### [Problem details]
Return the lines of the records below word for word, omitting the pictures.

### [Source records]

+ + +

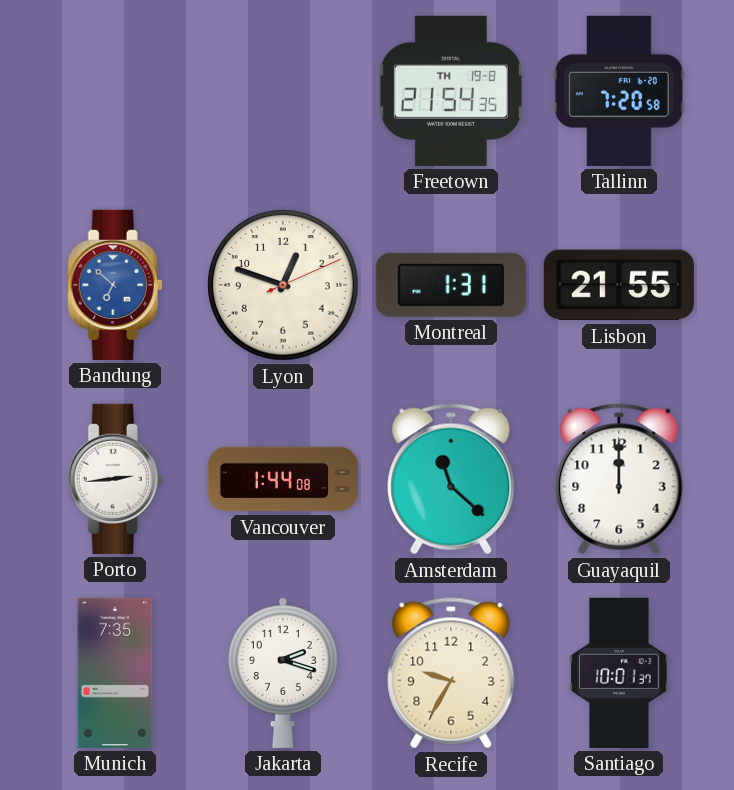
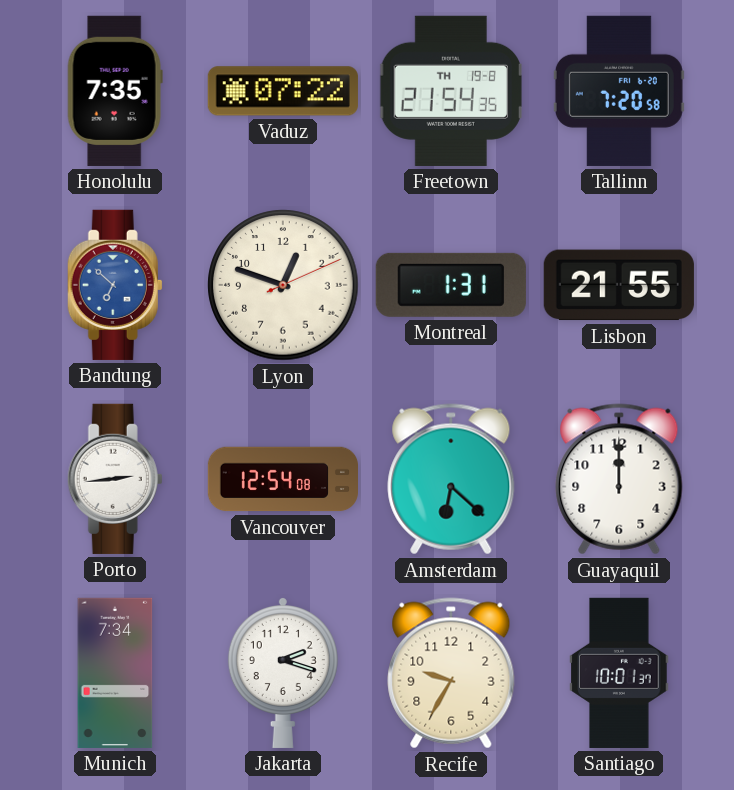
Honolulu: none -> 7:35
Vaduz: none -> 07:22
Vancouver: 1:44 -> 12:54
Amsterdam: 11:22 -> 6:22
Munich: 7:35 -> 7:34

+ + +

### [Complete output]
Honolulu: none -> 7:35
Vaduz: none -> 07:22
Vancouver: 1:44 -> 12:54
Amsterdam: 11:22 -> 6:22
Munich: 7:35 -> 7:34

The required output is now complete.